*** Supplied entries Section Begins ***

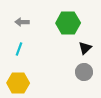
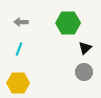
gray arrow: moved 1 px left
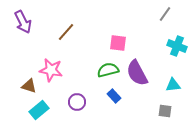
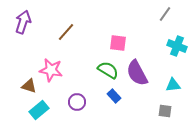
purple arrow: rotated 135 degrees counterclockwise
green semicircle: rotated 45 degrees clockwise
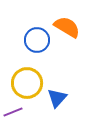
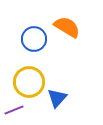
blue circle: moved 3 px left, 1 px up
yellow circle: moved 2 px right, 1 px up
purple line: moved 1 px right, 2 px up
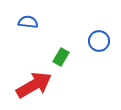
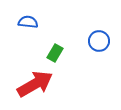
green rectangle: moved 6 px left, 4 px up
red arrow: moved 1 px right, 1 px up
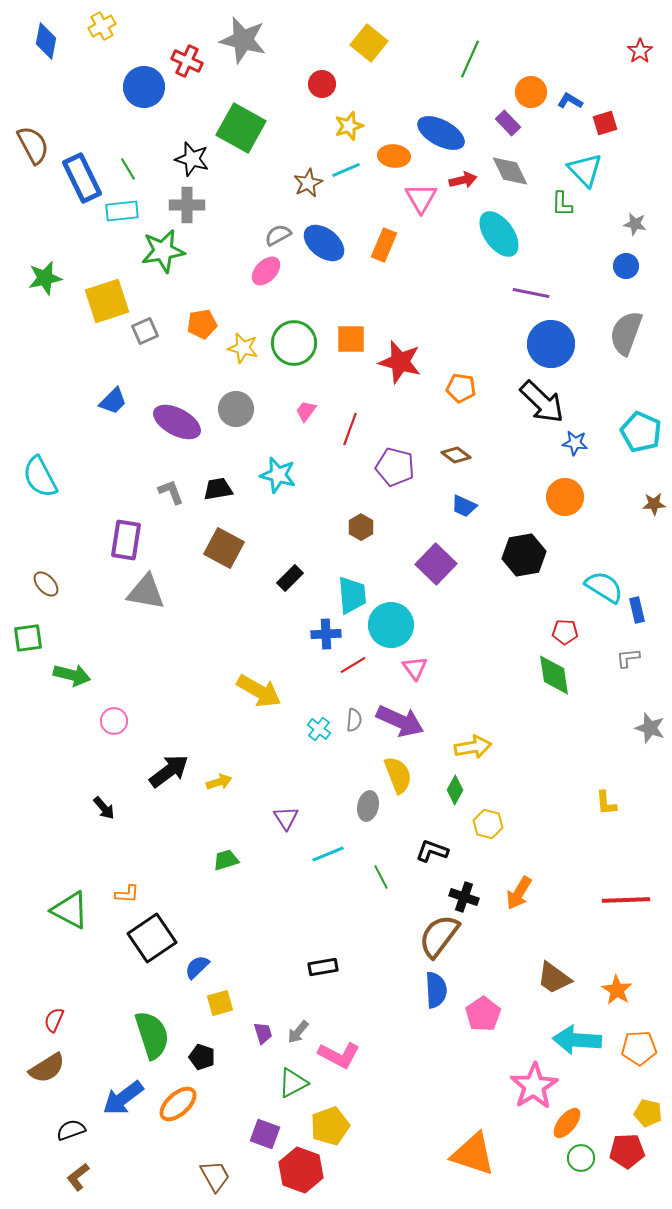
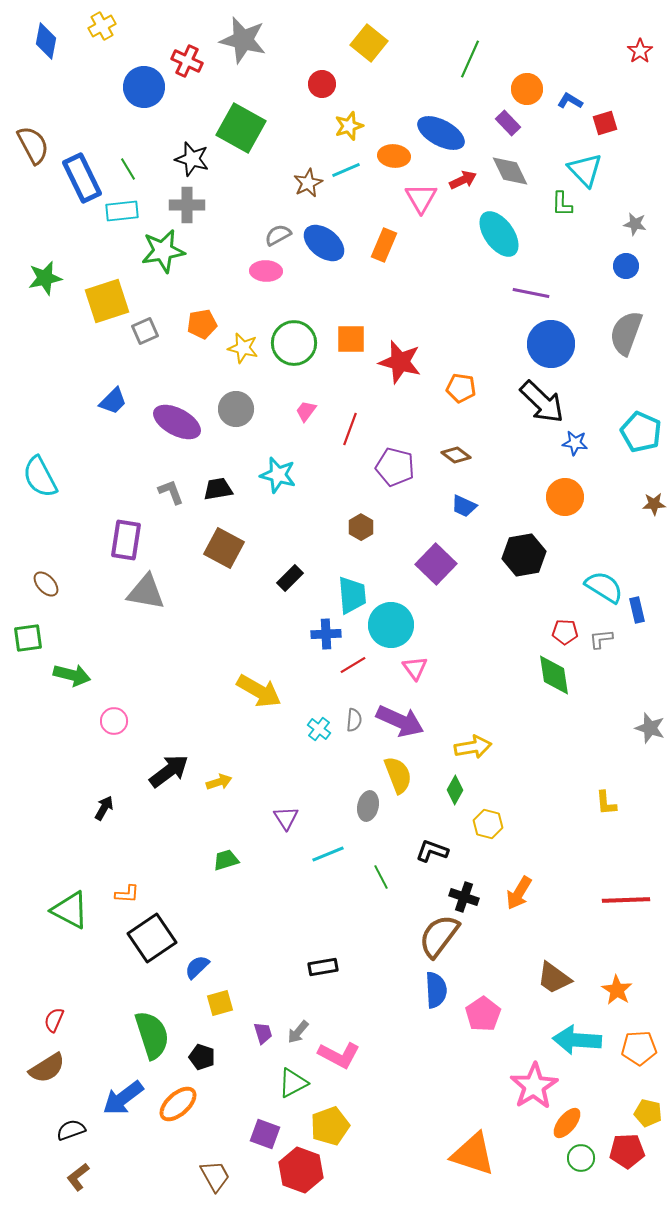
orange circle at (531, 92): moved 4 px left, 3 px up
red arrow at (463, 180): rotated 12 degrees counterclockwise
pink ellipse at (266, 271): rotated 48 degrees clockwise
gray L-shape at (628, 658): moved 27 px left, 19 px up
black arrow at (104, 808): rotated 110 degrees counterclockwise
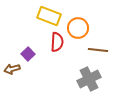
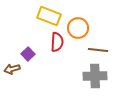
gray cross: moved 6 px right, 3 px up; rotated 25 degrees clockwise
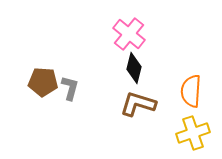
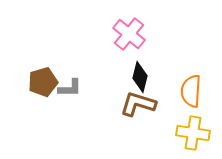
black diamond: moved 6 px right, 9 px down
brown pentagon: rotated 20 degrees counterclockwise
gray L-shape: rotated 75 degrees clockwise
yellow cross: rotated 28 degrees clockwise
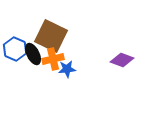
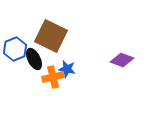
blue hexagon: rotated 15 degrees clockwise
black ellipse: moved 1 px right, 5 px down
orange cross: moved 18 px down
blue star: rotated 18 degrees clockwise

*** Supplied entries Section Ends ***

• _Exercise description_:
What you return must match the data above exactly, with no images included.

• _Output for this exercise_:
gray arrow: moved 1 px left
purple arrow: rotated 135 degrees counterclockwise
green semicircle: rotated 45 degrees clockwise
blue circle: moved 3 px left, 1 px up
yellow circle: moved 2 px right, 1 px up
purple line: moved 1 px right, 2 px up
green rectangle: moved 6 px left, 4 px up
red arrow: moved 1 px right, 1 px up
orange circle at (531, 92): moved 4 px left, 3 px up
red arrow at (463, 180): rotated 12 degrees counterclockwise
pink ellipse at (266, 271): rotated 48 degrees clockwise
gray L-shape at (628, 658): moved 27 px left, 19 px up
black arrow at (104, 808): rotated 110 degrees counterclockwise
gray cross: moved 6 px right, 3 px up; rotated 25 degrees clockwise
black diamond: moved 6 px right, 9 px down
brown pentagon: rotated 20 degrees counterclockwise
gray L-shape: rotated 75 degrees clockwise
yellow cross: rotated 28 degrees clockwise
blue hexagon: rotated 15 degrees clockwise
black ellipse: moved 1 px right, 5 px down
orange cross: moved 18 px down
blue star: rotated 18 degrees clockwise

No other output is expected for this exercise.